EXERCISE:
Please give back, word for word, only the lines starting at the one containing "(622, 385) = (767, 375): red bottle -> none" and ending at the one containing "(206, 312) = (331, 495): orange" within the material below.

EXERCISE MATERIAL:

....

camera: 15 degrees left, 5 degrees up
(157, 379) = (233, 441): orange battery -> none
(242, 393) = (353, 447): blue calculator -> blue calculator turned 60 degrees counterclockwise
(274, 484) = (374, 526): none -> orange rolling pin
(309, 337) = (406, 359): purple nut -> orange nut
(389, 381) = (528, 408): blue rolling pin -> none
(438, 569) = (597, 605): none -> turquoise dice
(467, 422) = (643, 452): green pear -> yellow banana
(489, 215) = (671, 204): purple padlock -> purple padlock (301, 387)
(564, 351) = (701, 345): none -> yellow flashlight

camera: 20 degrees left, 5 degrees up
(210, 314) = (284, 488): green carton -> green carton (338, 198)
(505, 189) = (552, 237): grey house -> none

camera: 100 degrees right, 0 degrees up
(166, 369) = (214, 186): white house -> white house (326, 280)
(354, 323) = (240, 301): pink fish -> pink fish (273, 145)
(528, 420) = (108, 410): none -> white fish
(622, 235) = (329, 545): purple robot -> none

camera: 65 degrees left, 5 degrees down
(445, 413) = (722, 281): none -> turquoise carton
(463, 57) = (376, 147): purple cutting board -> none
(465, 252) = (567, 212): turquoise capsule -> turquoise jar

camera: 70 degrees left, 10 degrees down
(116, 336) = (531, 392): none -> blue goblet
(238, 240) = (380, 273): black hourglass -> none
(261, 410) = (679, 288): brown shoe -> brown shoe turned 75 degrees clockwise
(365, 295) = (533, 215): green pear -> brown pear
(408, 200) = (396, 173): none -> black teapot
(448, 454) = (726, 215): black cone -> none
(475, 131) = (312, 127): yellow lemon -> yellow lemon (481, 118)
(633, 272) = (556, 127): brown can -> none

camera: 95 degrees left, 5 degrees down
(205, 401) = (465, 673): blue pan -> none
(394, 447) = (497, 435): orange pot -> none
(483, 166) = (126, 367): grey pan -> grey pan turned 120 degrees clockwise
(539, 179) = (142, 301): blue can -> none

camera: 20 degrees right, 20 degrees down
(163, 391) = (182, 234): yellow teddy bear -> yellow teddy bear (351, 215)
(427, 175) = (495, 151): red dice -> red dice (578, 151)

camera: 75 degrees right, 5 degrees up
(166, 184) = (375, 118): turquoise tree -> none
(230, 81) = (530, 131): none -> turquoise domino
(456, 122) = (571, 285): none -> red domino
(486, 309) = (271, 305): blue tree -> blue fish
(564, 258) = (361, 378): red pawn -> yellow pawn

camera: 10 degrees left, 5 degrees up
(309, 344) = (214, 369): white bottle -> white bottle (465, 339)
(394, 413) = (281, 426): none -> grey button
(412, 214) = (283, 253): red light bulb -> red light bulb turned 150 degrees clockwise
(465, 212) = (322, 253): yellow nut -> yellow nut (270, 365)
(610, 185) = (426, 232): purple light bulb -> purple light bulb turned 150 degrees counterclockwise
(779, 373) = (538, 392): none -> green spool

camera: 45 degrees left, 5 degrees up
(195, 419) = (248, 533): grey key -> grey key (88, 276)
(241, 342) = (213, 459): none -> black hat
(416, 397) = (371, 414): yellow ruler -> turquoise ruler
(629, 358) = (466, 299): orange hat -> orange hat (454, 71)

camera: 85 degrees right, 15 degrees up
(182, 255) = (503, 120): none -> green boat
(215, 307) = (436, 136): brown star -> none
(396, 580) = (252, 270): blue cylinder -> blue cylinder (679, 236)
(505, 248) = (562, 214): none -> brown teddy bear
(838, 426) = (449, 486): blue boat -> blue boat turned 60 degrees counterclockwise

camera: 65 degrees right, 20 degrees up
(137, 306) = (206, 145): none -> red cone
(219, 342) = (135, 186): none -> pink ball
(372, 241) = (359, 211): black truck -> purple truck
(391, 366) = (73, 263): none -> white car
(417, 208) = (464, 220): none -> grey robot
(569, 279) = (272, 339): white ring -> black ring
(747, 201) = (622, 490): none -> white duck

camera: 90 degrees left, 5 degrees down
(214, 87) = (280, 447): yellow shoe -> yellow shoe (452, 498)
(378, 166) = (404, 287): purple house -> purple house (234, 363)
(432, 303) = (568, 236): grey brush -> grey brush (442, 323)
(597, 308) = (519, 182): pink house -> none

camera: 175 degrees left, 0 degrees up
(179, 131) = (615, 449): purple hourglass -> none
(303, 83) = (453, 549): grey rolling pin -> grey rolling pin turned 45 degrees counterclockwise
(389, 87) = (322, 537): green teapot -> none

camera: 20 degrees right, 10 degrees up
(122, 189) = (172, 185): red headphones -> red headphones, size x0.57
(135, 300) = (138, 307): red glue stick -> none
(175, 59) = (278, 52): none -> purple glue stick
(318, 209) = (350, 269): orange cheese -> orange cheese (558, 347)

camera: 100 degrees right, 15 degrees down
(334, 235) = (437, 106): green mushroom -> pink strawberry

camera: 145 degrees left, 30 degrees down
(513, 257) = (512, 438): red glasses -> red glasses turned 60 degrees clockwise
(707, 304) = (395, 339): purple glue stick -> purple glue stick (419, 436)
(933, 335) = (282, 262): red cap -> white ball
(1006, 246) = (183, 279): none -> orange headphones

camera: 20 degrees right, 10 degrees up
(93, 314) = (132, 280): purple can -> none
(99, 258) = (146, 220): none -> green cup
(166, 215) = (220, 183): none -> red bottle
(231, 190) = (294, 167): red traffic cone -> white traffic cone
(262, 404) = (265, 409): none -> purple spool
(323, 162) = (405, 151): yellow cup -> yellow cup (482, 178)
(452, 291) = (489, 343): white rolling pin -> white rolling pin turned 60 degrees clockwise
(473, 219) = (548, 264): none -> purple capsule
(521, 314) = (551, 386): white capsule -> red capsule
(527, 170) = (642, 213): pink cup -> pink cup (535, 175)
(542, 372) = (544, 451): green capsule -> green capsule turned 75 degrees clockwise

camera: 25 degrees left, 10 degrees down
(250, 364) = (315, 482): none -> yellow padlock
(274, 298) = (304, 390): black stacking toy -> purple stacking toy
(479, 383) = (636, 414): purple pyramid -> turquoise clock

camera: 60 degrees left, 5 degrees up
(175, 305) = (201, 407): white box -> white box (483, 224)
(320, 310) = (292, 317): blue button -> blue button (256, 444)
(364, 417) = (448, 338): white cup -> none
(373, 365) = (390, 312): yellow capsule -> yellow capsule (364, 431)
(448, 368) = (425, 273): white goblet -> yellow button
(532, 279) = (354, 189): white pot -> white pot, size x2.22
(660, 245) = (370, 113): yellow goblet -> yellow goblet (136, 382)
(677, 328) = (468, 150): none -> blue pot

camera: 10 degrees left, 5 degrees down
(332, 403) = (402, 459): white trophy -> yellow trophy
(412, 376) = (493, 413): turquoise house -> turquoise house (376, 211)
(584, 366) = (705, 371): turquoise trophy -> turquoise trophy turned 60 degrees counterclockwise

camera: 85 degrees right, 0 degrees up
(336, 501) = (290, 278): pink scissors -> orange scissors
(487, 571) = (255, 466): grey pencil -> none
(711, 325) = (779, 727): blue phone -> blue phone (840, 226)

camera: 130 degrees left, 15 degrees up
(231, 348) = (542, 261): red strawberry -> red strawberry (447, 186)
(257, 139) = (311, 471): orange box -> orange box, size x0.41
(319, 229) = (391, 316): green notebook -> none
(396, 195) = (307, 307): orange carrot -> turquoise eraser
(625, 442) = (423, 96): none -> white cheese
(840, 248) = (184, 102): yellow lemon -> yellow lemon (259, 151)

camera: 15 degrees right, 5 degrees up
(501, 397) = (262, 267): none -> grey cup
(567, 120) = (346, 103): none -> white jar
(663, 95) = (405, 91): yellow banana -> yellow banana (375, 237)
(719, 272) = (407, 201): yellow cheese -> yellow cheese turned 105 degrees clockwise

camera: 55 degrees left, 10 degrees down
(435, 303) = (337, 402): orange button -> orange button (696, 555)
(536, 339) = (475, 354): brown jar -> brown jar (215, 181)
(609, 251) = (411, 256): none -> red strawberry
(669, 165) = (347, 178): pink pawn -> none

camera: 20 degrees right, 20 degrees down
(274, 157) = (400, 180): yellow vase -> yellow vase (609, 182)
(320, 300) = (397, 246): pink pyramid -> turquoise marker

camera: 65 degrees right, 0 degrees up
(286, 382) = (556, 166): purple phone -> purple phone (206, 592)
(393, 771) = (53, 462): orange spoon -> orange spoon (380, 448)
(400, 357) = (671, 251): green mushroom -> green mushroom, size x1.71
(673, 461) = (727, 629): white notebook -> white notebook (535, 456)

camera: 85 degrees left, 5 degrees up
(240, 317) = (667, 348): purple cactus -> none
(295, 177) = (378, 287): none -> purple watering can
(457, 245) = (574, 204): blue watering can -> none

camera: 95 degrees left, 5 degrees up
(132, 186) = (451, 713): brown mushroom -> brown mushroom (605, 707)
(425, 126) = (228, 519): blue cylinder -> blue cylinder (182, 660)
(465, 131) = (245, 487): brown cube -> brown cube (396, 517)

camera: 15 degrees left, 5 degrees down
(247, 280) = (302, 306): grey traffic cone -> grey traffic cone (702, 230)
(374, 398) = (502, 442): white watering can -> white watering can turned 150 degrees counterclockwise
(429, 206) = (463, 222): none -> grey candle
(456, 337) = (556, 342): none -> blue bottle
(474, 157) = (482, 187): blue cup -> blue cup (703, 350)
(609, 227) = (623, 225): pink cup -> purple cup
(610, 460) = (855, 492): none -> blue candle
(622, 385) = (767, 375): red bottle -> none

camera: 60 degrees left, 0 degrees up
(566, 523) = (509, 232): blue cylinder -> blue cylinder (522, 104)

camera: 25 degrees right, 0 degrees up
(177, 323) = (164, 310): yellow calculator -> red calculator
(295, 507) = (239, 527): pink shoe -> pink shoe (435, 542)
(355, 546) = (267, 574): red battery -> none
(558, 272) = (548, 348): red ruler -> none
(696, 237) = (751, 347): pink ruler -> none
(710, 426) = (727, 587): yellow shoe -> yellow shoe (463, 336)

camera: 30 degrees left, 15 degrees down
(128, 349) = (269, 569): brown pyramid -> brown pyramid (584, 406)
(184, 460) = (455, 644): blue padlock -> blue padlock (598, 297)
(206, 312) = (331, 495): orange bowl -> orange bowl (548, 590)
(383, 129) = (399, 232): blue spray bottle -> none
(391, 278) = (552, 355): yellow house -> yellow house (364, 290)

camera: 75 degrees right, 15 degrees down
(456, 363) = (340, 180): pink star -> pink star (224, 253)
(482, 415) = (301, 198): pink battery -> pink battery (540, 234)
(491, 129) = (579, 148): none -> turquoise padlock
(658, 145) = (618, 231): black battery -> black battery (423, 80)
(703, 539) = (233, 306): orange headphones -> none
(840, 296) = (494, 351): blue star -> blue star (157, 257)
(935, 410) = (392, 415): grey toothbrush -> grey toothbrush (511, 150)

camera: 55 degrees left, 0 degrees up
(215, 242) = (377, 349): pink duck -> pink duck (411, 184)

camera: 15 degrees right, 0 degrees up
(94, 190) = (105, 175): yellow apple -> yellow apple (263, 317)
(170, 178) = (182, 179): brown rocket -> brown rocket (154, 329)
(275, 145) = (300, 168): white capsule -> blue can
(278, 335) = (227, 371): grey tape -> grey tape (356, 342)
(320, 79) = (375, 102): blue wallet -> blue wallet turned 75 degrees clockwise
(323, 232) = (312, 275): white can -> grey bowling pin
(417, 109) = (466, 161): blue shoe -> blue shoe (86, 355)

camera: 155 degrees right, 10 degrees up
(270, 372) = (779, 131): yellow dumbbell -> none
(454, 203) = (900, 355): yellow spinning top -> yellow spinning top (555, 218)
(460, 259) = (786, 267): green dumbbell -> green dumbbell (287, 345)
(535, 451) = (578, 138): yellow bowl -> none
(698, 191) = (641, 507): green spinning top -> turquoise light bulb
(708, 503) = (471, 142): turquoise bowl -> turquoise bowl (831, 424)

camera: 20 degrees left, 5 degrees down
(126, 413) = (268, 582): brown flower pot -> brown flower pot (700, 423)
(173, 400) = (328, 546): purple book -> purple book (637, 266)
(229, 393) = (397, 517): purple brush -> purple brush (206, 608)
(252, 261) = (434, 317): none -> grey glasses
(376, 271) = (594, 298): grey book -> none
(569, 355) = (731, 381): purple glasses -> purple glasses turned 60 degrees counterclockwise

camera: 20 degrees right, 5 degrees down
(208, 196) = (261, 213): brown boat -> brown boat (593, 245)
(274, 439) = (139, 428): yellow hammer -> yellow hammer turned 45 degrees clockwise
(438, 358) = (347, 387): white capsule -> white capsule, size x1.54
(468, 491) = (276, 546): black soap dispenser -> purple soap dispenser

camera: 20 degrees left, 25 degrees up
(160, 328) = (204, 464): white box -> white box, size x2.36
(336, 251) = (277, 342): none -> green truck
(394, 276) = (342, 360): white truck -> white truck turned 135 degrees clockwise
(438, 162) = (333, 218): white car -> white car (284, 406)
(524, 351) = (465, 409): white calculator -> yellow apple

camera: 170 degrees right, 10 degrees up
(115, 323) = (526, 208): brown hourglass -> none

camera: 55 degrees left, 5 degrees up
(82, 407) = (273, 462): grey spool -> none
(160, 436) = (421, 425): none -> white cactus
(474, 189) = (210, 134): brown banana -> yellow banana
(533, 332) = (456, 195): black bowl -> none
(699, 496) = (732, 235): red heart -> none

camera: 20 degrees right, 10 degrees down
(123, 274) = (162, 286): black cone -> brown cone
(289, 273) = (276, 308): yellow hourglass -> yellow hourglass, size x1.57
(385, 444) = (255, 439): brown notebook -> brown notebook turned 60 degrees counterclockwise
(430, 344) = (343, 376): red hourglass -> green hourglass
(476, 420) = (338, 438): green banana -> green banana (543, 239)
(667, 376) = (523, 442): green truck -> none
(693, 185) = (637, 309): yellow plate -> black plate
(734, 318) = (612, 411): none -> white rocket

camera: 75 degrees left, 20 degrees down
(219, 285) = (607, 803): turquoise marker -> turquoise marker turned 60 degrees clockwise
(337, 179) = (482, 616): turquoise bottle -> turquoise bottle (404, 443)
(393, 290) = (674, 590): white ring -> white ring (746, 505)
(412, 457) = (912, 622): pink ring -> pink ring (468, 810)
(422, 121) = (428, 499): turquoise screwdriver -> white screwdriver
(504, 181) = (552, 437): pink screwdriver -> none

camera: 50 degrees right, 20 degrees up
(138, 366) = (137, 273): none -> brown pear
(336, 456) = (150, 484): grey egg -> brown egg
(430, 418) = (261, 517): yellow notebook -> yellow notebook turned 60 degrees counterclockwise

....

RESPONSE TO THIS TASK:
(622, 385) = (767, 375): red bottle -> none

camera: 60 degrees left, 0 degrees up
(566, 523) = (509, 232): blue cylinder -> blue cylinder (522, 104)

camera: 25 degrees right, 0 degrees up
(177, 323) = (164, 310): yellow calculator -> red calculator
(295, 507) = (239, 527): pink shoe -> pink shoe (435, 542)
(355, 546) = (267, 574): red battery -> none
(558, 272) = (548, 348): red ruler -> none
(696, 237) = (751, 347): pink ruler -> none
(710, 426) = (727, 587): yellow shoe -> yellow shoe (463, 336)

camera: 30 degrees left, 15 degrees down
(128, 349) = (269, 569): brown pyramid -> brown pyramid (584, 406)
(184, 460) = (455, 644): blue padlock -> blue padlock (598, 297)
(206, 312) = (331, 495): orange bowl -> orange bowl (548, 590)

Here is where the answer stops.